(Stored data entries)
┌────────

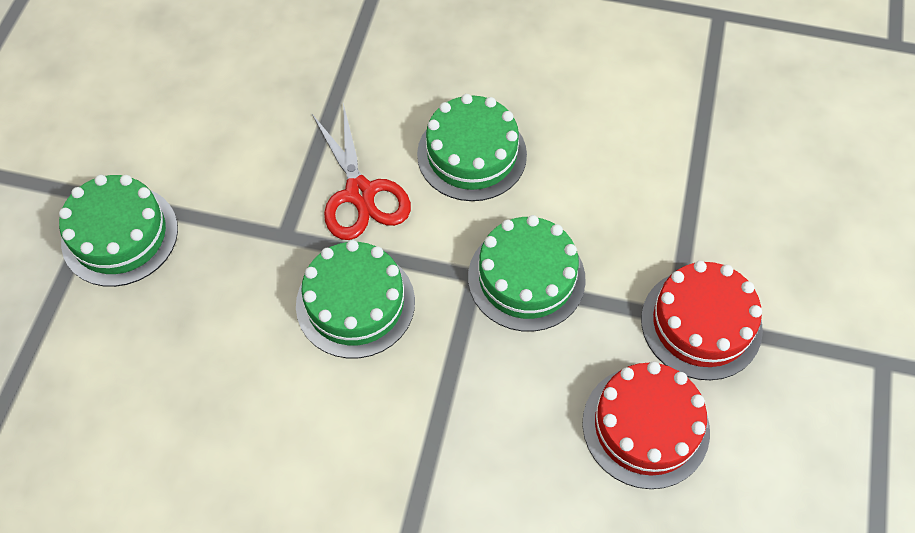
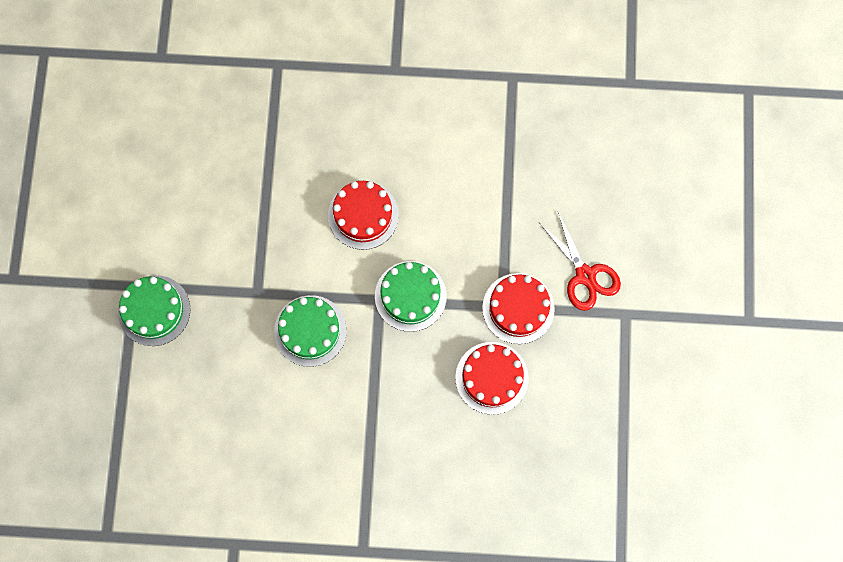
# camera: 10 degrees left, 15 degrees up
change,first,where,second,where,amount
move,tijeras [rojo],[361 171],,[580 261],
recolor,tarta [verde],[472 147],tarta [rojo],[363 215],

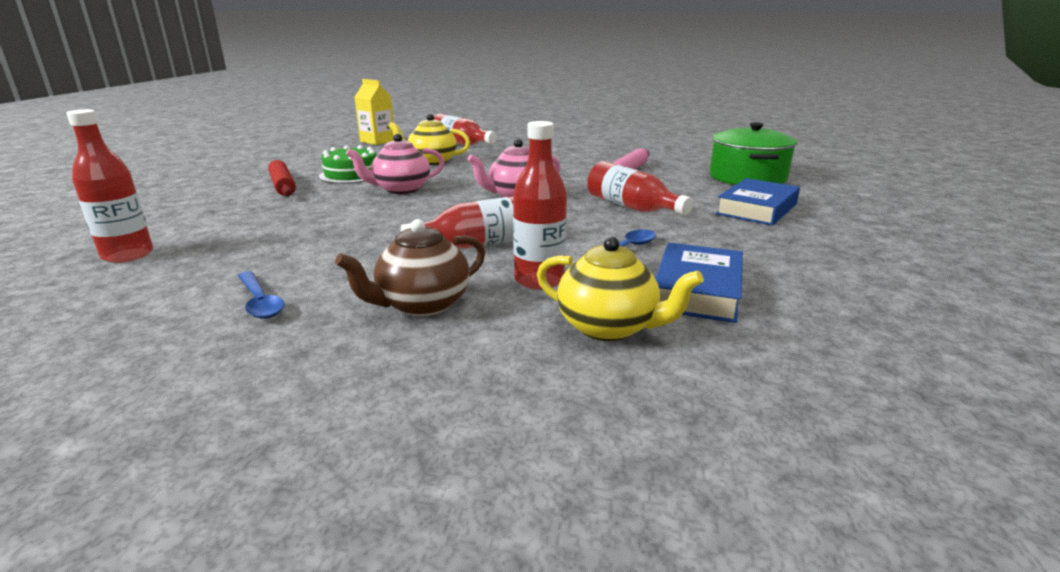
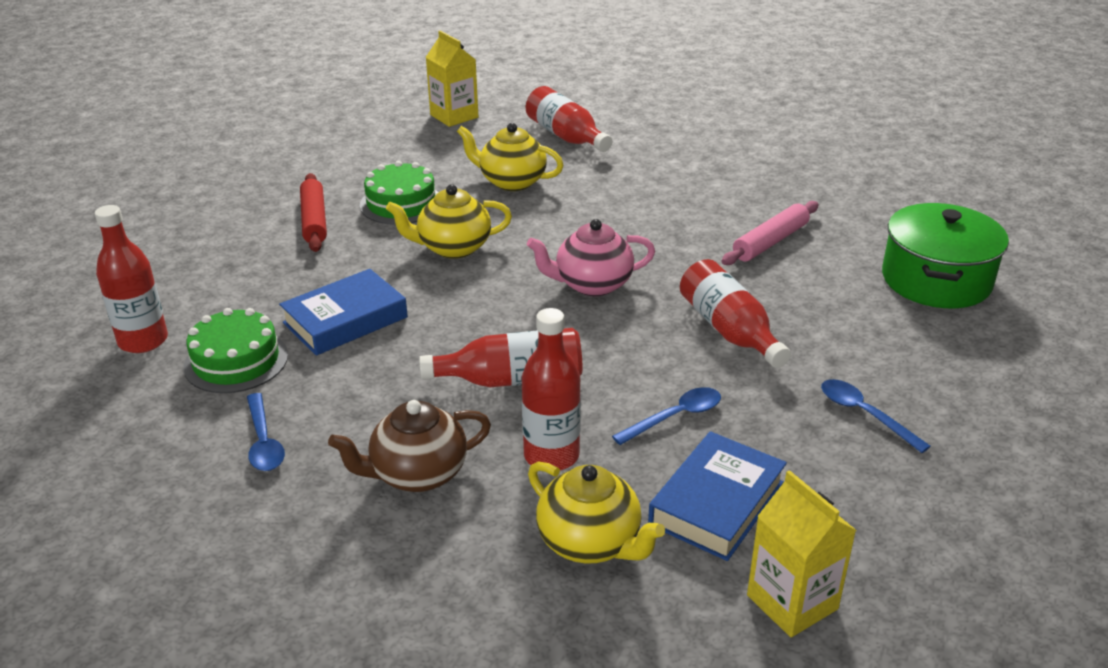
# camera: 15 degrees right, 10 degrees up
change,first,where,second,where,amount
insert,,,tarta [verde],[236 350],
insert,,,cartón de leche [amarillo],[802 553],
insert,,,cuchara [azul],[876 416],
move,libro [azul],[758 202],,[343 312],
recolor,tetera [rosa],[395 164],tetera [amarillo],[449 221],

└────────
┌────────

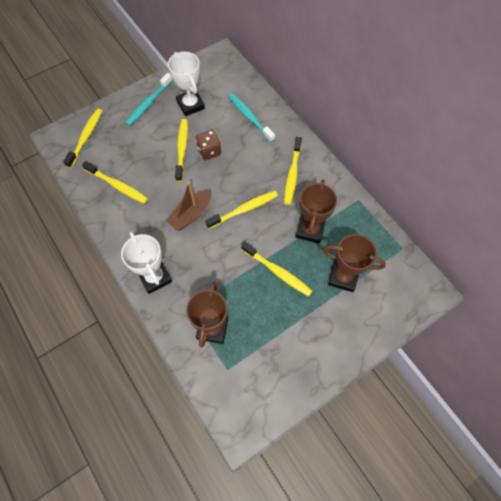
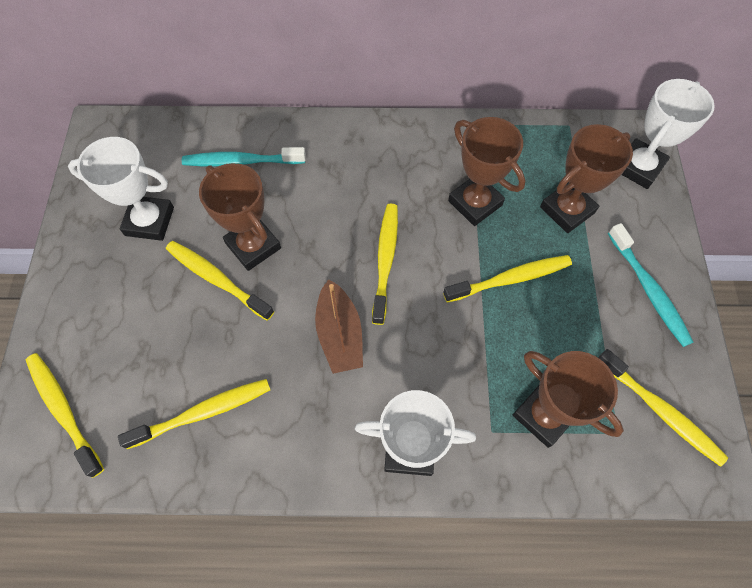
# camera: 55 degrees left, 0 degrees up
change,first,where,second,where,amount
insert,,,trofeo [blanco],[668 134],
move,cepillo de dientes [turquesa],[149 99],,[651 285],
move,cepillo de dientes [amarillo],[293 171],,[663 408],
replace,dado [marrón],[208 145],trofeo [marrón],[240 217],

└────────

Quote the data above from the line containing "# camera: 10 degrees left, 15 degrees up" to the line containing "move,tijeras [rojo],[361 171],,[580", inclusive, and stop.

# camera: 10 degrees left, 15 degrees up
change,first,where,second,where,amount
move,tijeras [rojo],[361 171],,[580 261],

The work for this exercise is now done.